EXTRACTED DATA: Begin

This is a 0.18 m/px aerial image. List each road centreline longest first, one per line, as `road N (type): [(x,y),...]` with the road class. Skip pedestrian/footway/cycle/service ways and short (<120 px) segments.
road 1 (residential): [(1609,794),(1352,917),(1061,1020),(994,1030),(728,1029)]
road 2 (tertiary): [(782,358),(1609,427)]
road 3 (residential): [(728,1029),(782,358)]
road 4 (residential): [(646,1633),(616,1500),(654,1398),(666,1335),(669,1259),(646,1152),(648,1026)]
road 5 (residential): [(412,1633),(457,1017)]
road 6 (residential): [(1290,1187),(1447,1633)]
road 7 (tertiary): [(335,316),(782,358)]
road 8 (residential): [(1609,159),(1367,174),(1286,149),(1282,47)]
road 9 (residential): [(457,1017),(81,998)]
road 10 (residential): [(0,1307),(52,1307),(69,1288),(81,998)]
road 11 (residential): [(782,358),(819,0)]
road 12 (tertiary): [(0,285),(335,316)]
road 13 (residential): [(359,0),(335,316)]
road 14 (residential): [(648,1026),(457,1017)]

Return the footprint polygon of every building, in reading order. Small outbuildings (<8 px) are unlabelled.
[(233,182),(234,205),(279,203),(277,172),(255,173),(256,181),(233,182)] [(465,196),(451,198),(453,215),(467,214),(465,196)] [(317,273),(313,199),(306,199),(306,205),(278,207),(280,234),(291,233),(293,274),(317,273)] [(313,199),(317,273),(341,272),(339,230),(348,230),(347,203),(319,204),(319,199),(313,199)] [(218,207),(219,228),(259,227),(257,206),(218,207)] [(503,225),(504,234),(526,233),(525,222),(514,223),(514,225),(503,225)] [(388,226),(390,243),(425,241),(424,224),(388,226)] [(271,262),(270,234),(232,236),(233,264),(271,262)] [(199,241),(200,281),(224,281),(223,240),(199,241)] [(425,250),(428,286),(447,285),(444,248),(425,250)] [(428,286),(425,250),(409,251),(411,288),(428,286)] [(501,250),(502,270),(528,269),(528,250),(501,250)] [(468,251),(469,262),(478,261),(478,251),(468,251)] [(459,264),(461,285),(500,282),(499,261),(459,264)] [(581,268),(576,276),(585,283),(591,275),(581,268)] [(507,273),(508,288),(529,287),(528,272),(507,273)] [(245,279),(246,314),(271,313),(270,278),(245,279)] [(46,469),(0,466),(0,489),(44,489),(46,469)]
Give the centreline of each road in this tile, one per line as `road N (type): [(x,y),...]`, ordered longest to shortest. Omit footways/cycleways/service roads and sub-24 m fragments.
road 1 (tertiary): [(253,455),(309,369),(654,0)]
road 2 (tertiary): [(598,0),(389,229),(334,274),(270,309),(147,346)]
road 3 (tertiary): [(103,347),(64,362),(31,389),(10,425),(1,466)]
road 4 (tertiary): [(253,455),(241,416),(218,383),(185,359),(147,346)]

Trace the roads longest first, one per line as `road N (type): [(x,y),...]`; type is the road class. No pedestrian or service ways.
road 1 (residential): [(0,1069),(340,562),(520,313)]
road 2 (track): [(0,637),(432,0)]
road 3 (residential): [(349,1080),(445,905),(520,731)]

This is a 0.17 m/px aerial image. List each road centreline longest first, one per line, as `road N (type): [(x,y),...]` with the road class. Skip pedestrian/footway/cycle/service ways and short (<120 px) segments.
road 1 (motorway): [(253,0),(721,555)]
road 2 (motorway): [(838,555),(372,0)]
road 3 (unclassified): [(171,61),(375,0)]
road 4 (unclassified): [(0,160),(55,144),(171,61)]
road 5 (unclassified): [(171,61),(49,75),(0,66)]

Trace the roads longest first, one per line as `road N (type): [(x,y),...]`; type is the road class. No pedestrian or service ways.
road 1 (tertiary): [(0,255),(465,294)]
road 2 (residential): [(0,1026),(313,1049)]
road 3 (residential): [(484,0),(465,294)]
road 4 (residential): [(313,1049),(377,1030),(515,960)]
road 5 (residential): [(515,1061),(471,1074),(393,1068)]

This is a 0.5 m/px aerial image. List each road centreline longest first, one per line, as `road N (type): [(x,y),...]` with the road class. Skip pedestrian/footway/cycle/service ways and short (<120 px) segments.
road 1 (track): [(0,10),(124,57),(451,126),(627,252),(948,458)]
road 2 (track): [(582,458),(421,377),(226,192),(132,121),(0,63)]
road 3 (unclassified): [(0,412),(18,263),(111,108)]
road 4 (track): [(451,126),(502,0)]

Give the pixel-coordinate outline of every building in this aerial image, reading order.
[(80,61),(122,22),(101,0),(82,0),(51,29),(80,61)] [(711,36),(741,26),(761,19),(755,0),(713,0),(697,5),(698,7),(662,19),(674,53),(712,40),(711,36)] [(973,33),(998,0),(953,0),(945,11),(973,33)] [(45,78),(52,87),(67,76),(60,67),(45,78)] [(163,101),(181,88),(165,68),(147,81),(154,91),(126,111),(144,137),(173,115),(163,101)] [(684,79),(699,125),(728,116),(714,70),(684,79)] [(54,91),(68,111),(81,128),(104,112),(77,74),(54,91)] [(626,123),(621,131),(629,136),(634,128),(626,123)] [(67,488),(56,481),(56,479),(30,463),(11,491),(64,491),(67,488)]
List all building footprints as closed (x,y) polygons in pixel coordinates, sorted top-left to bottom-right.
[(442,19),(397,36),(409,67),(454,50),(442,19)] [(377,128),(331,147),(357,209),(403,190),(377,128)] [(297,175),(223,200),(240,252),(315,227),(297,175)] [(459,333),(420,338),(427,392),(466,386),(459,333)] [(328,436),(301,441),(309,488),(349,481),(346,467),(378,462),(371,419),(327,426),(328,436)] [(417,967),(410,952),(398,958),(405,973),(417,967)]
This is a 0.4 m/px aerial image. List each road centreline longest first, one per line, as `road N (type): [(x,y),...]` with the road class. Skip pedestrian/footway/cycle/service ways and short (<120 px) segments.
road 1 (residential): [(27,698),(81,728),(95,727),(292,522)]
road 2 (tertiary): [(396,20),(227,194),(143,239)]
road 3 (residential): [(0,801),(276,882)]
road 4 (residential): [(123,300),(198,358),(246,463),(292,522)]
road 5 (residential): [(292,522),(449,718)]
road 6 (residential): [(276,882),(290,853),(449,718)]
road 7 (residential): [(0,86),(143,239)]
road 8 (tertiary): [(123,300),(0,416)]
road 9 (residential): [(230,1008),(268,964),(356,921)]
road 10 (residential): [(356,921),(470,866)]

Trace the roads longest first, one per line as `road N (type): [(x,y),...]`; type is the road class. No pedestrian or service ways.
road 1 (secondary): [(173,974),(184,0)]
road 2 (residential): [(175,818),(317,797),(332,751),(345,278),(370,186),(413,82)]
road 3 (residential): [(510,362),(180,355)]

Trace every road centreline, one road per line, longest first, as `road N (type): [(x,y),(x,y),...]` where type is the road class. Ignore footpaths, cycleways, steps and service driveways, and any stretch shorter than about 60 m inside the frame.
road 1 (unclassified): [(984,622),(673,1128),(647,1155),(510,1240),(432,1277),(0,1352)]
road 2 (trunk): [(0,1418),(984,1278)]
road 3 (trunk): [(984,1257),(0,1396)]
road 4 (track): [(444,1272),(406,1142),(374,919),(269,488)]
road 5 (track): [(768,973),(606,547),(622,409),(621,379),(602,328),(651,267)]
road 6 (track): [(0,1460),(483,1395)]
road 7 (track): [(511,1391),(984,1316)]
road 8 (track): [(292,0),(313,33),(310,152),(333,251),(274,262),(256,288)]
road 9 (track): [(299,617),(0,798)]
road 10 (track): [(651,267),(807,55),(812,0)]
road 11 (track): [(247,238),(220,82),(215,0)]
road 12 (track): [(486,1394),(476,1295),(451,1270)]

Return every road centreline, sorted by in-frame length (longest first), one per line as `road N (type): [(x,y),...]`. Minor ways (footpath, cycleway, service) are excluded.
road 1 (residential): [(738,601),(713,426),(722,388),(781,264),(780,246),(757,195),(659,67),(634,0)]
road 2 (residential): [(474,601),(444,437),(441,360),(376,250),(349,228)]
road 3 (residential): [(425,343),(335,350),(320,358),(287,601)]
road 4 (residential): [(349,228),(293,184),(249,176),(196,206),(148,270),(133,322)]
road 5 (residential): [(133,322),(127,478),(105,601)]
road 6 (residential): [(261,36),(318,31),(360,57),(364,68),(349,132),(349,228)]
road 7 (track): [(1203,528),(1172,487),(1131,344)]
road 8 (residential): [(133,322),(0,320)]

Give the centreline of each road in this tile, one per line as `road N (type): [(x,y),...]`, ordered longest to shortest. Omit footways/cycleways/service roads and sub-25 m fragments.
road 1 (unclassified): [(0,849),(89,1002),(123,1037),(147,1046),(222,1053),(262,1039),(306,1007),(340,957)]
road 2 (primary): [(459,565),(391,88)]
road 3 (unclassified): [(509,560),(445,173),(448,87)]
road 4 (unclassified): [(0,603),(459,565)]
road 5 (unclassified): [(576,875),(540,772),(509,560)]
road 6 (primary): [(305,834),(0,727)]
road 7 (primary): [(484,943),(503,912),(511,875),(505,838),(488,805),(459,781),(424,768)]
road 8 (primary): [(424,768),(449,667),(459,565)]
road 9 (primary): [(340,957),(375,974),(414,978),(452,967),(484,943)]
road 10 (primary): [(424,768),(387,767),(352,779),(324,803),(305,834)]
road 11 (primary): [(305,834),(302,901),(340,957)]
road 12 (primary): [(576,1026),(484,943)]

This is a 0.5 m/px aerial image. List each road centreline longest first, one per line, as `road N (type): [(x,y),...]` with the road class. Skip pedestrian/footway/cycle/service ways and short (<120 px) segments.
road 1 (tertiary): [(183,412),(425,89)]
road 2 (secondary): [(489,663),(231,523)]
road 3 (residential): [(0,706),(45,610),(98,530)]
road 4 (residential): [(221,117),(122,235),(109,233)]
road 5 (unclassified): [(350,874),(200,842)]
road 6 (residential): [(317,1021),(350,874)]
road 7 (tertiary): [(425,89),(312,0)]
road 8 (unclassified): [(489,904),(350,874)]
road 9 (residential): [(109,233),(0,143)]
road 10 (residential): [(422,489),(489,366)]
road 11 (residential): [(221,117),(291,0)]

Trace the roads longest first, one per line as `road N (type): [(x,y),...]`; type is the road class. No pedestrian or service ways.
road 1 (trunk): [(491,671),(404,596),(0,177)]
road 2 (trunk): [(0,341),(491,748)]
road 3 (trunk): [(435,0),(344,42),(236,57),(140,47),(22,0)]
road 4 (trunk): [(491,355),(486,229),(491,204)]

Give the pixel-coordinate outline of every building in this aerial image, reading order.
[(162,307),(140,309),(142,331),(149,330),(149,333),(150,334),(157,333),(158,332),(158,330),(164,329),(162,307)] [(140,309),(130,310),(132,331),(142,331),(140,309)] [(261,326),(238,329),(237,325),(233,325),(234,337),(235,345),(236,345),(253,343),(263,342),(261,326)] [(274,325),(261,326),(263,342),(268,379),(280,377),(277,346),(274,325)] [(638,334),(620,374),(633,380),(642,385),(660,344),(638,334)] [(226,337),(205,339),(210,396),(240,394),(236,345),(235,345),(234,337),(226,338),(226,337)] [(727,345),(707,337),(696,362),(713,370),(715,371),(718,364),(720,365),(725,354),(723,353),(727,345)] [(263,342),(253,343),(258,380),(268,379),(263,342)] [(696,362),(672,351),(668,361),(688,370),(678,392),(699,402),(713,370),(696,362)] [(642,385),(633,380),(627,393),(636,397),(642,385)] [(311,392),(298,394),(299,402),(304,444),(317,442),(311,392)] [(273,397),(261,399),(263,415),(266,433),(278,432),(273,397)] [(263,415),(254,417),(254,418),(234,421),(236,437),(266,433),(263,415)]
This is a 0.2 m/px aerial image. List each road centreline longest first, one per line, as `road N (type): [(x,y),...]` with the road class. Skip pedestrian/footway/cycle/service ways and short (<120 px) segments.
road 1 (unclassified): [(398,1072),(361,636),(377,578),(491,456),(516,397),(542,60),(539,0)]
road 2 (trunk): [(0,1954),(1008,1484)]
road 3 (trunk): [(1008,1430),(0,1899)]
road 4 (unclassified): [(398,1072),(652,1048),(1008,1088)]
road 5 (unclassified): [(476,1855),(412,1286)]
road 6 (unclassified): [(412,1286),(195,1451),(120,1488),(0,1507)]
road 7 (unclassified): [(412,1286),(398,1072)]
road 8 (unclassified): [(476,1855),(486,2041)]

EXTRACTED DATA: End

Only one stretch of the data is wanted: the lines from the one with "This is a 0.2" through the last, repeated exactly.

ANSWER TO THIS TASK —
This is a 0.2 m/px aerial image. List each road centreline longest first, one per line, as `road N (type): [(x,y),...]` with the road class. Skip pedestrian/footway/cycle/service ways and short (<120 px) segments.
road 1 (unclassified): [(398,1072),(361,636),(377,578),(491,456),(516,397),(542,60),(539,0)]
road 2 (trunk): [(0,1954),(1008,1484)]
road 3 (trunk): [(1008,1430),(0,1899)]
road 4 (unclassified): [(398,1072),(652,1048),(1008,1088)]
road 5 (unclassified): [(476,1855),(412,1286)]
road 6 (unclassified): [(412,1286),(195,1451),(120,1488),(0,1507)]
road 7 (unclassified): [(412,1286),(398,1072)]
road 8 (unclassified): [(476,1855),(486,2041)]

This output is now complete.